WORK ORDER
Please transcribe exactly the line that holds "purple cube [517,269,606,367]" and all lines that follow it to the end of the records below, omitting any pictures.

(Stored data entries)
-------------------------
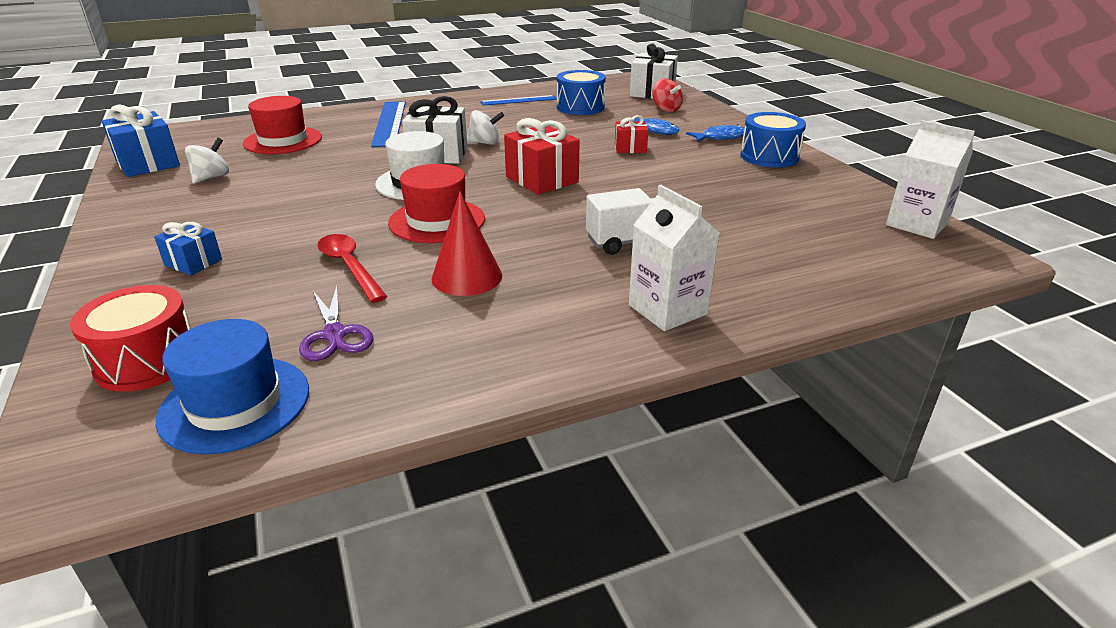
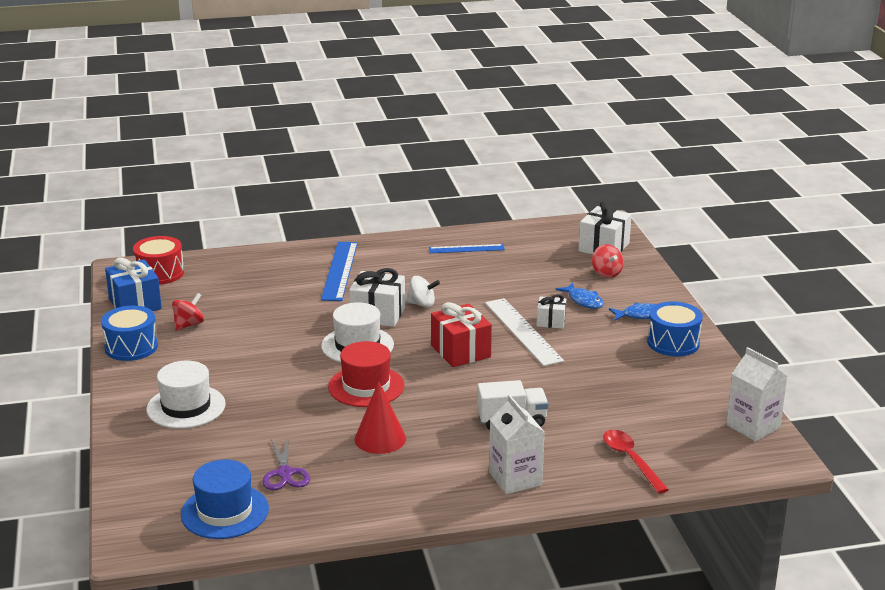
camera: 10 degrees right, 5 degrees down
red drum [70,285,191,392] -> red drum moved to [133,236,184,285]
blue gift [154,222,222,275] -> white hat [147,361,226,429]
white spinning top [185,138,229,184] -> red spinning top [172,293,204,331]
red hat [243,96,322,154] -> none
red spoon [317,234,388,303] -> red spoon moved to [603,430,669,494]
blue drum [557,70,606,115] -> blue drum moved to [101,306,158,361]
red gift [615,115,648,153] -> white gift [537,294,566,329]
none -> white ruler [485,298,564,366]

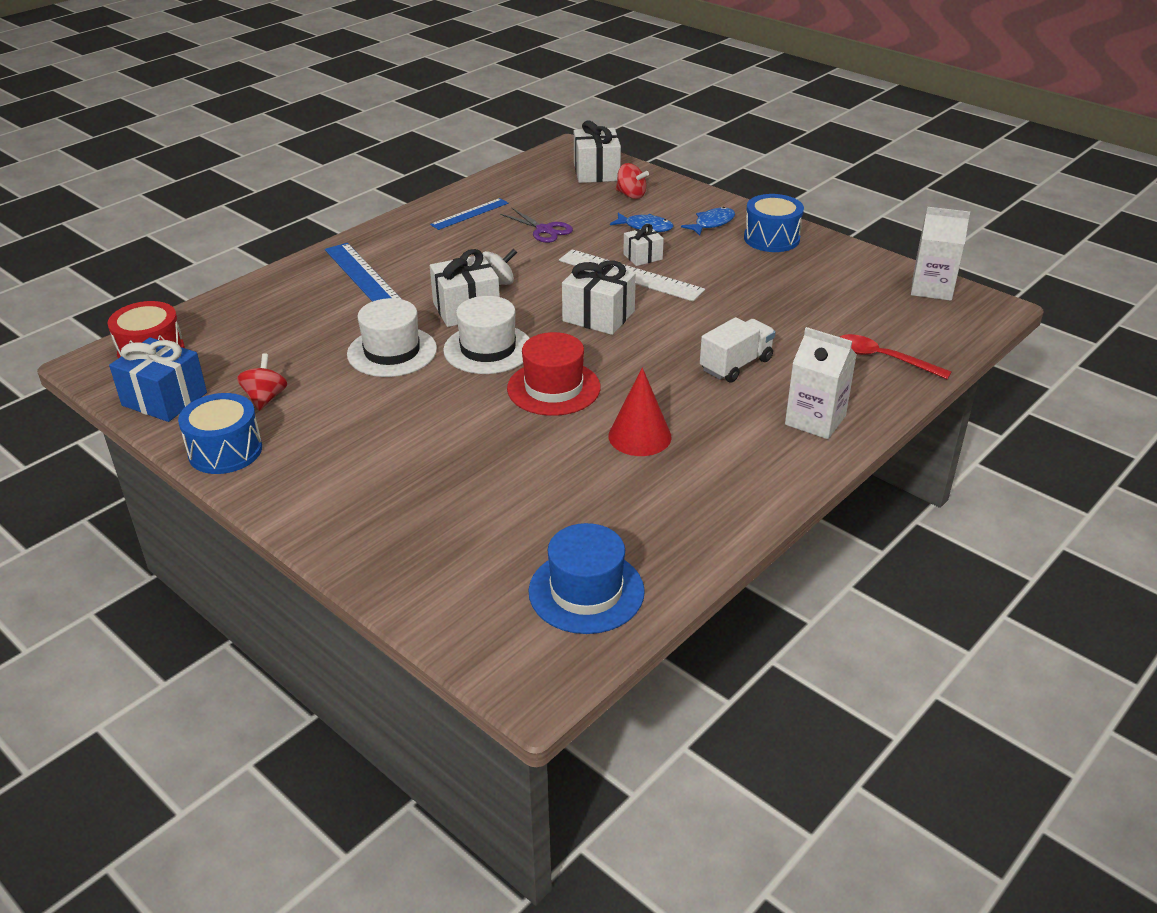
camera: 35 degrees left, 10 degrees up
white hat [147,361,226,429] -> white hat moved to [347,298,437,377]
purple scissors [262,437,310,490] -> purple scissors moved to [500,208,573,243]
red gift [431,302,492,367] -> white gift [562,260,636,335]

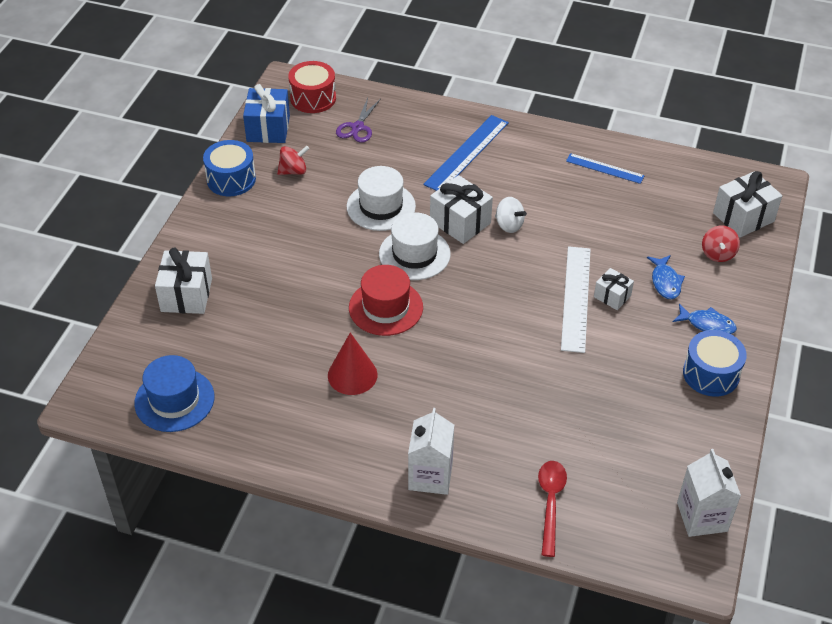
camera: 65 degrees right, 10 degrees up
purple scissors [500,208,573,243] -> purple scissors moved to [336,98,380,143]
white gift [562,260,636,335] -> white gift moved to [155,248,212,314]
white truck [700,317,776,383] -> none

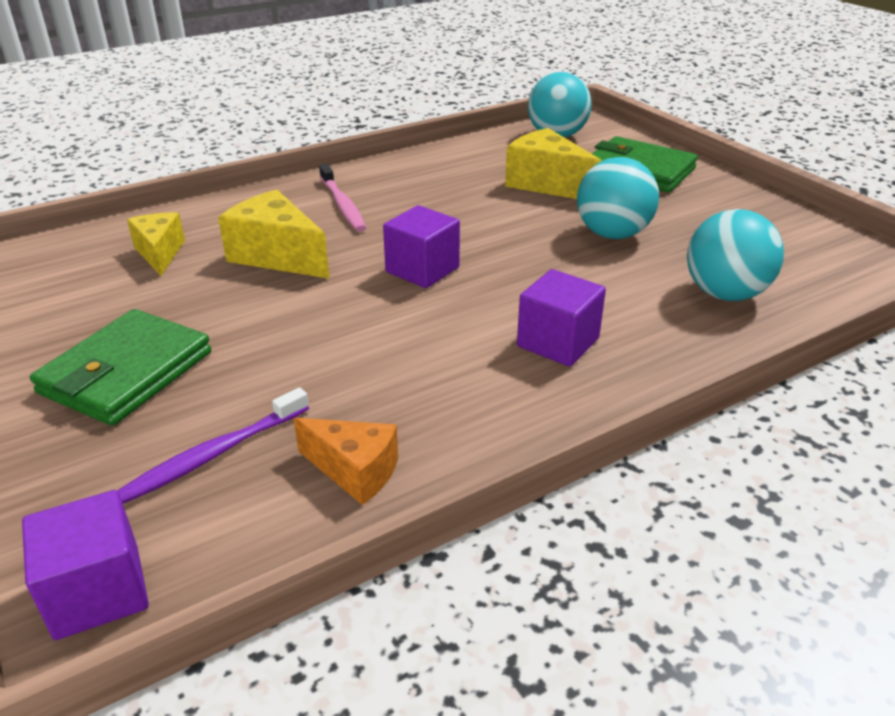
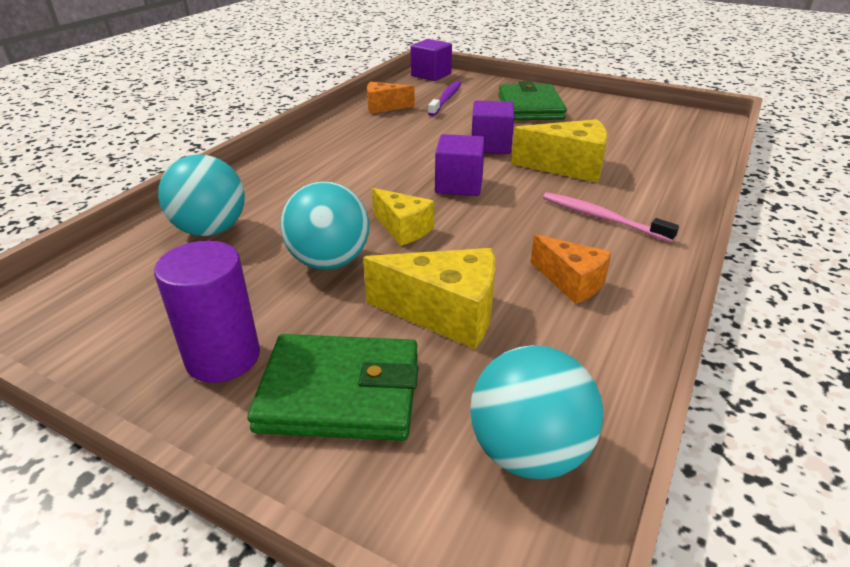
camera: 150 degrees right, 0 degrees up
yellow cheese [127,212,185,276] -> yellow cheese moved to [372,188,434,246]
purple cube [517,269,606,367] -> purple cube moved to [472,100,514,154]
none -> purple cylinder [154,241,260,383]
none -> orange cheese [531,234,612,304]

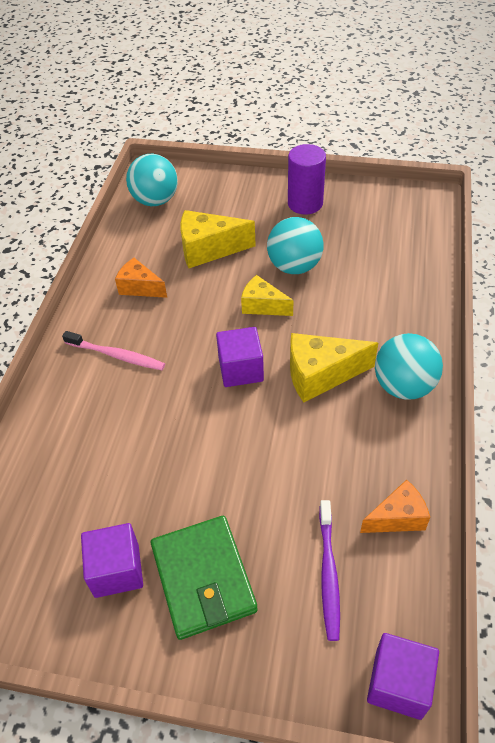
camera: 165 degrees right, 15 degrees up
turquoise ball [158,154,245,236] -> turquoise ball moved to [375,333,443,400]
green wallet [247,334,419,441] -> none
purple cube [472,100,514,154] -> purple cube moved to [81,523,143,598]
yellow cheese [511,119,608,183] -> yellow cheese moved to [290,333,378,403]

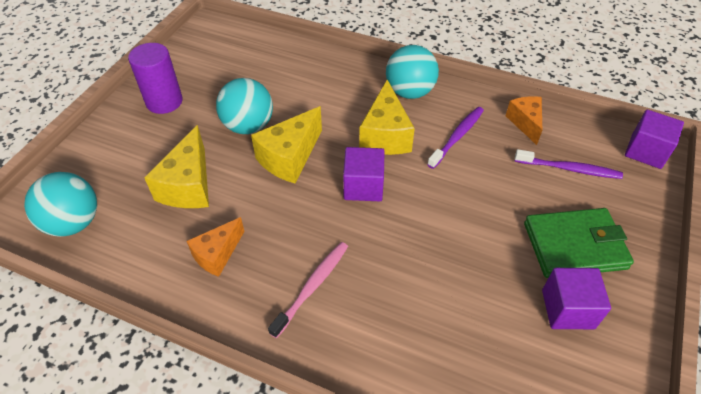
camera: 80 degrees left, 0 degrees up
yellow cheese [241,275,294,316] -> yellow cheese [251,106,322,183], size x1.54
none -> purple toothbrush [427,107,484,169]

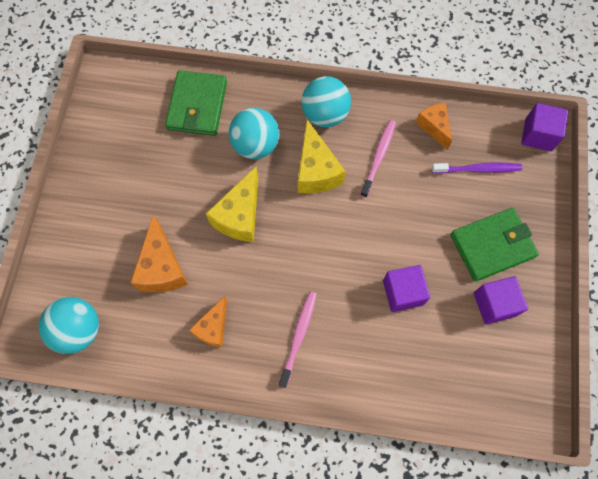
camera: 15 degrees left, 20 degrees up
purple cylinder [128,43,183,114] -> none
yellow cheese [144,125,209,208] -> orange cheese [130,214,188,292]
turquoise ball [216,78,273,134] -> turquoise ball moved to [229,108,279,159]
purple cube [343,147,384,201] -> purple cube moved to [383,265,430,312]
purple toothbrush [427,107,484,169] -> pink toothbrush [360,120,396,198]
none -> green wallet [165,70,227,136]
-------------------------
RESPONSE BOX
purple cube [517,269,606,367] -> purple cube moved to [472,100,514,154]
none -> purple cylinder [154,241,260,383]
none -> orange cheese [531,234,612,304]

camera: 165 degrees right, 15 degrees up
turquoise ball [158,154,245,236] -> turquoise ball moved to [375,333,443,400]
green wallet [247,334,419,441] -> none
purple cube [472,100,514,154] -> purple cube moved to [81,523,143,598]
yellow cheese [511,119,608,183] -> yellow cheese moved to [290,333,378,403]

camera: 80 degrees left, 0 degrees up
yellow cheese [241,275,294,316] -> yellow cheese [251,106,322,183], size x1.54
none -> purple toothbrush [427,107,484,169]

camera: 15 degrees left, 20 degrees up
purple cylinder [128,43,183,114] -> none
yellow cheese [144,125,209,208] -> orange cheese [130,214,188,292]
turquoise ball [216,78,273,134] -> turquoise ball moved to [229,108,279,159]
purple cube [343,147,384,201] -> purple cube moved to [383,265,430,312]
purple toothbrush [427,107,484,169] -> pink toothbrush [360,120,396,198]
none -> green wallet [165,70,227,136]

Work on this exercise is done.